> _Data to examine_
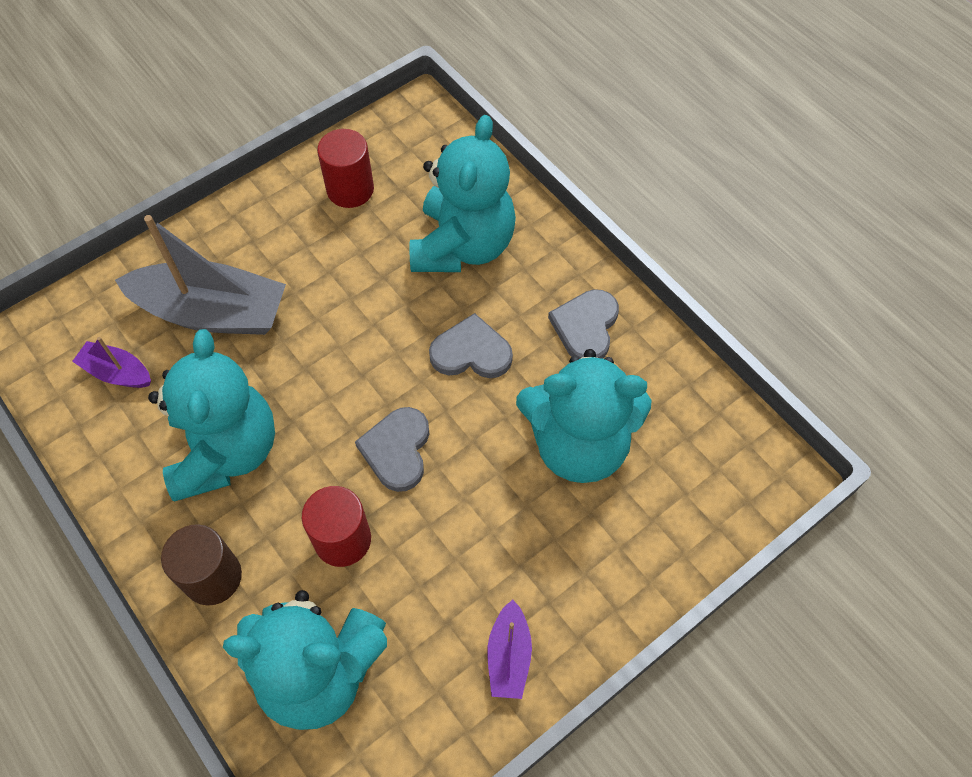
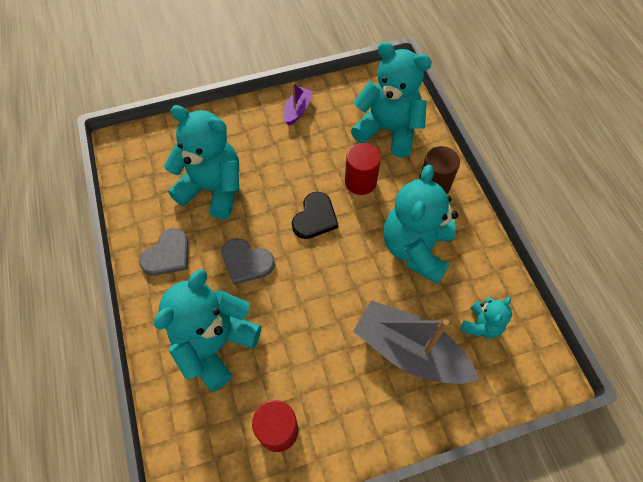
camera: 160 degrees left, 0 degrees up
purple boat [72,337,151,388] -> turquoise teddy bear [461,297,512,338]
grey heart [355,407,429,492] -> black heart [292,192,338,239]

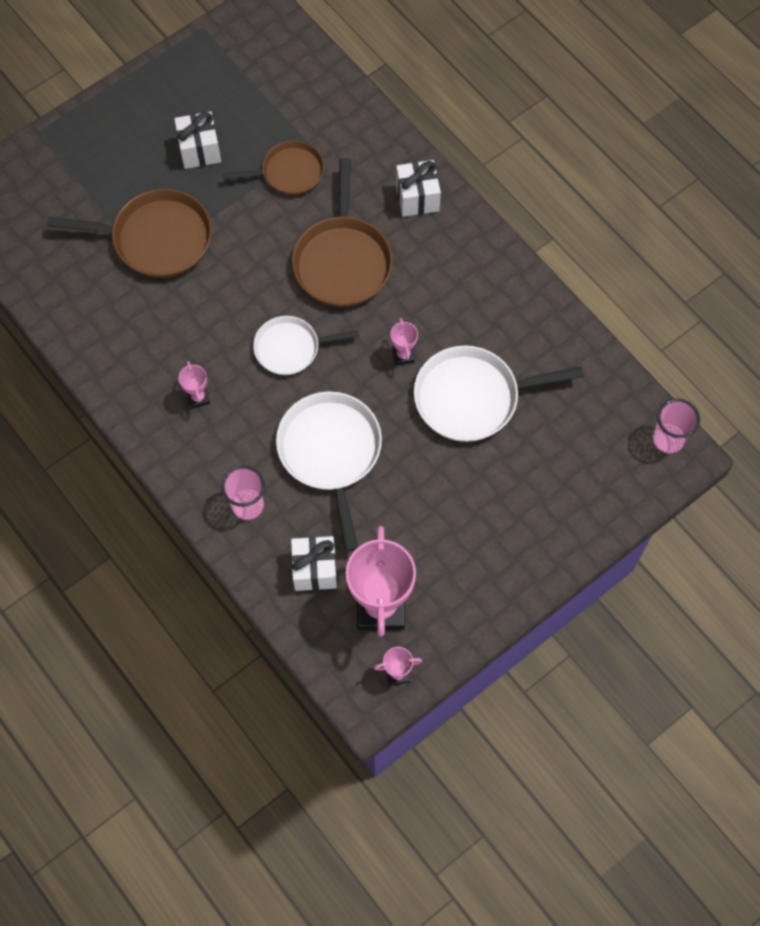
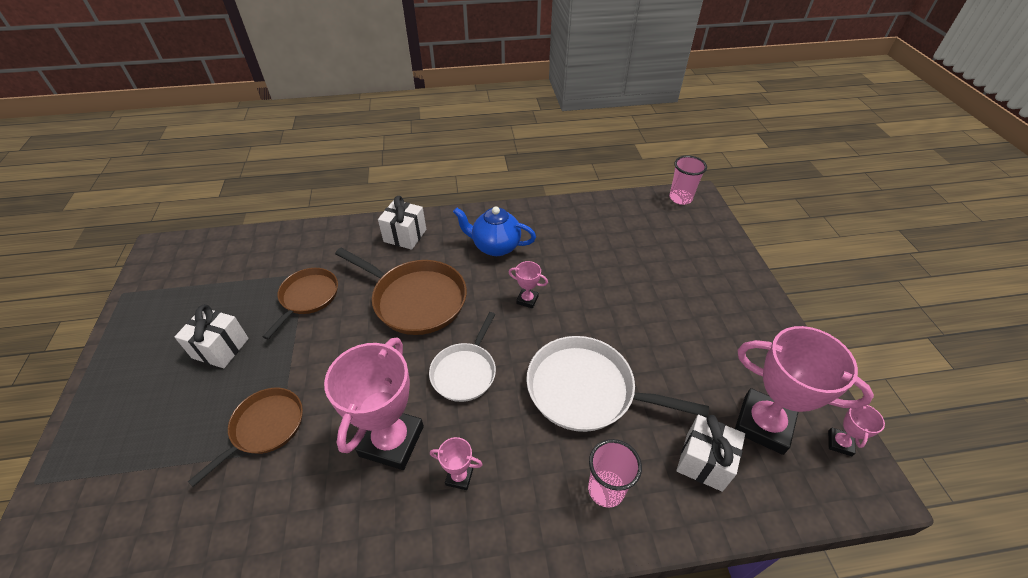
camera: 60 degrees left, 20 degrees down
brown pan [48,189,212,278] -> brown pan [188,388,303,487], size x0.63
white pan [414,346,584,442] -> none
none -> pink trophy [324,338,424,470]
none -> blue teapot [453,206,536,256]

---

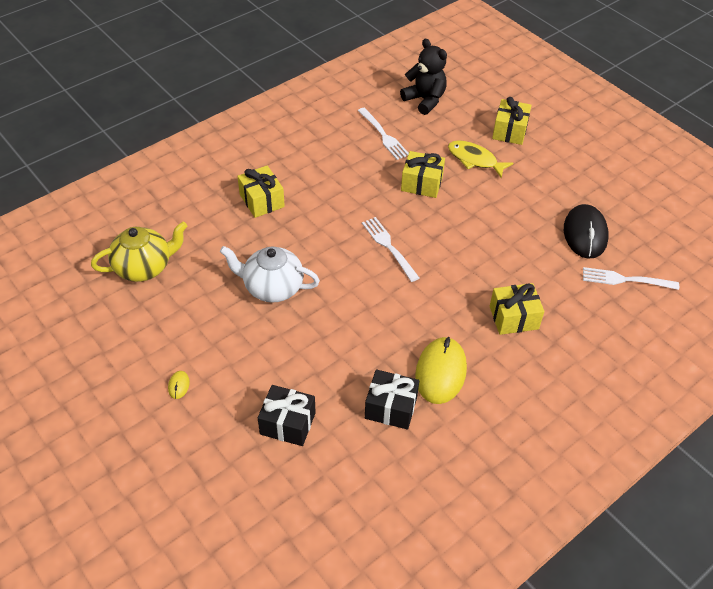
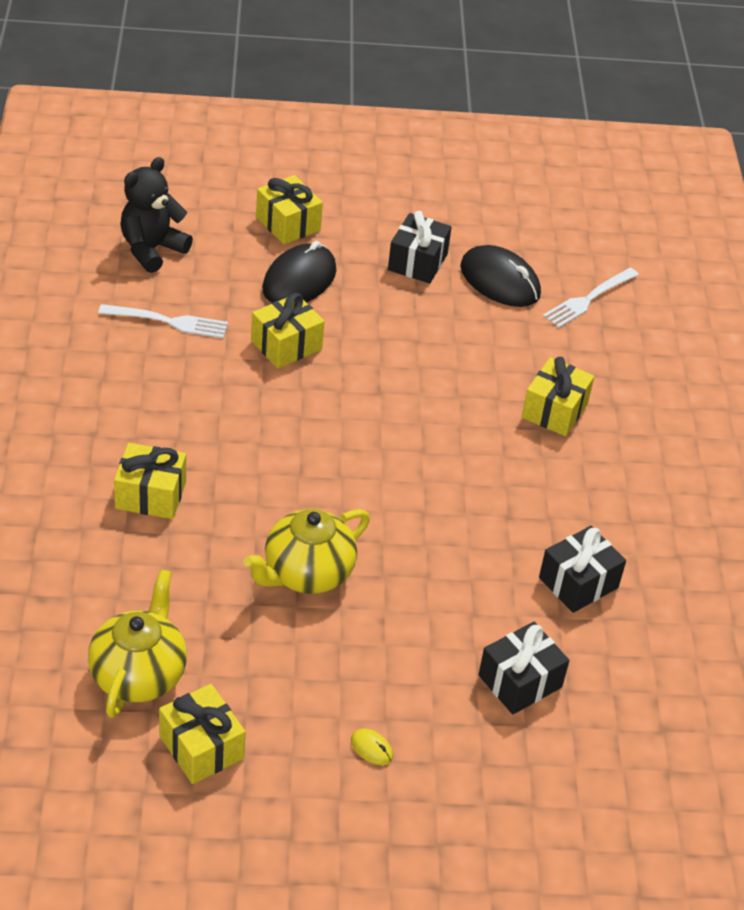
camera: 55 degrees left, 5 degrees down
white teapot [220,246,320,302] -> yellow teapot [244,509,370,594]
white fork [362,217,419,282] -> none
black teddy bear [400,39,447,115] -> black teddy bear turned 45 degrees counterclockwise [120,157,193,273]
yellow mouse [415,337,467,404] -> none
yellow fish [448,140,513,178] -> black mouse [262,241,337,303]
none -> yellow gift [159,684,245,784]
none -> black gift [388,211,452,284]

--

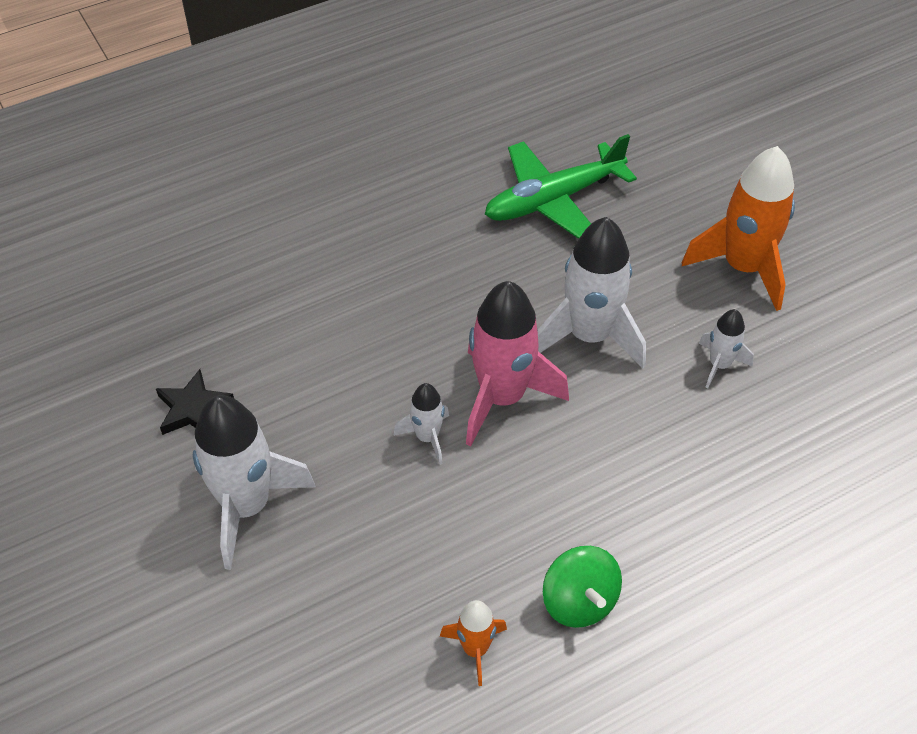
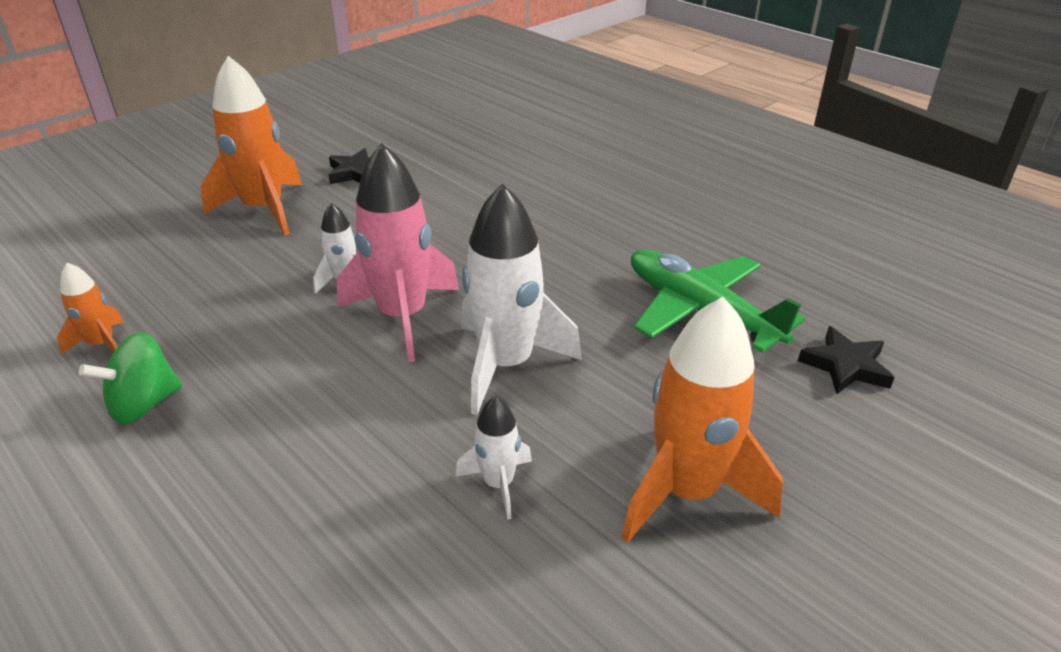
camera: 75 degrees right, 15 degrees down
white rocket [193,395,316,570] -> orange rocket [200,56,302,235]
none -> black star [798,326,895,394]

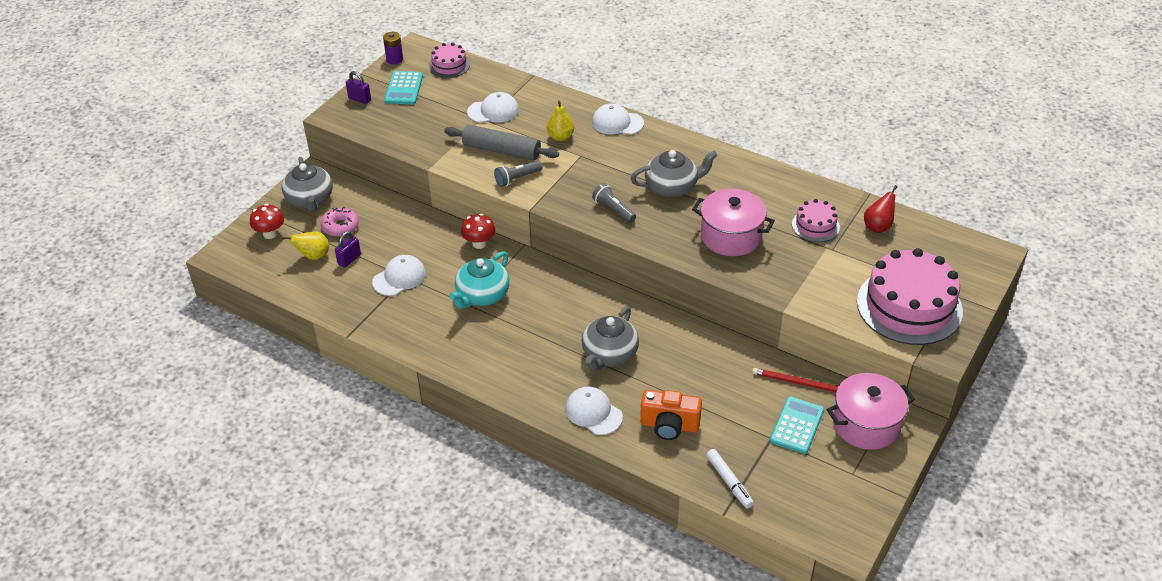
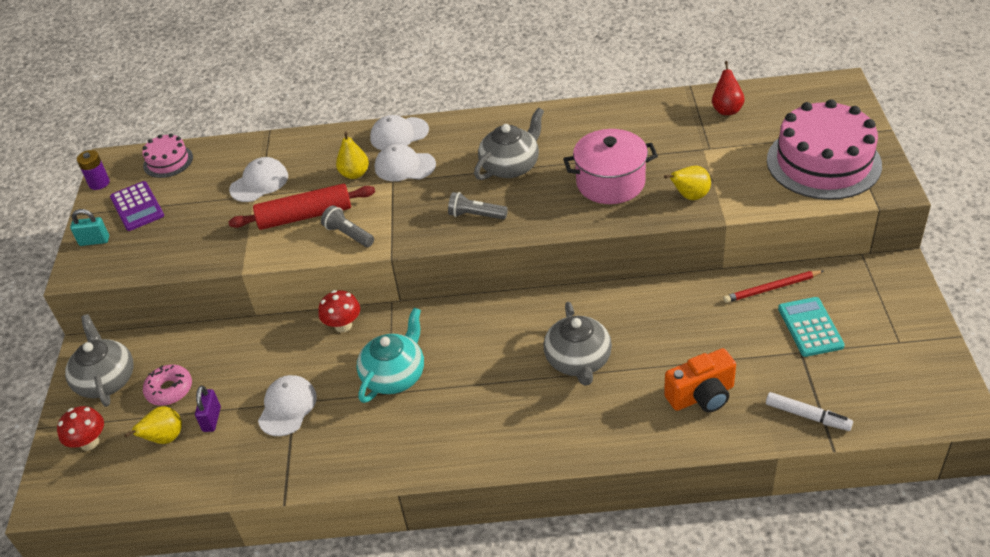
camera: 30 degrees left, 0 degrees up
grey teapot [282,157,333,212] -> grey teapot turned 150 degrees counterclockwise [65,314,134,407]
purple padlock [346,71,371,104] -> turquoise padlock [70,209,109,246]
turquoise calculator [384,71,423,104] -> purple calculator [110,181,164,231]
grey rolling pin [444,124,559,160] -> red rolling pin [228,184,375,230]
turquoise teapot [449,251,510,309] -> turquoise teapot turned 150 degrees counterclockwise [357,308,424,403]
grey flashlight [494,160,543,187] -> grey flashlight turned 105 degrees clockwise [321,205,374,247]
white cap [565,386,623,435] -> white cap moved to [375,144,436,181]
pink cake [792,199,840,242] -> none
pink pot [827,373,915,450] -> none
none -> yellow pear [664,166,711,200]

> _Task to carry out_
Look through the material above. Transcribe exactly the lines between the ones with "grey heart [355,407,429,492]" and "none -> blue teapot [453,206,536,256]", inclusive, and keep pictures out.

> _Task response_
grey heart [355,407,429,492] -> black heart [292,192,338,239]

camera: 60 degrees left, 20 degrees down
brown pan [48,189,212,278] -> brown pan [188,388,303,487], size x0.63
white pan [414,346,584,442] -> none
none -> pink trophy [324,338,424,470]
none -> blue teapot [453,206,536,256]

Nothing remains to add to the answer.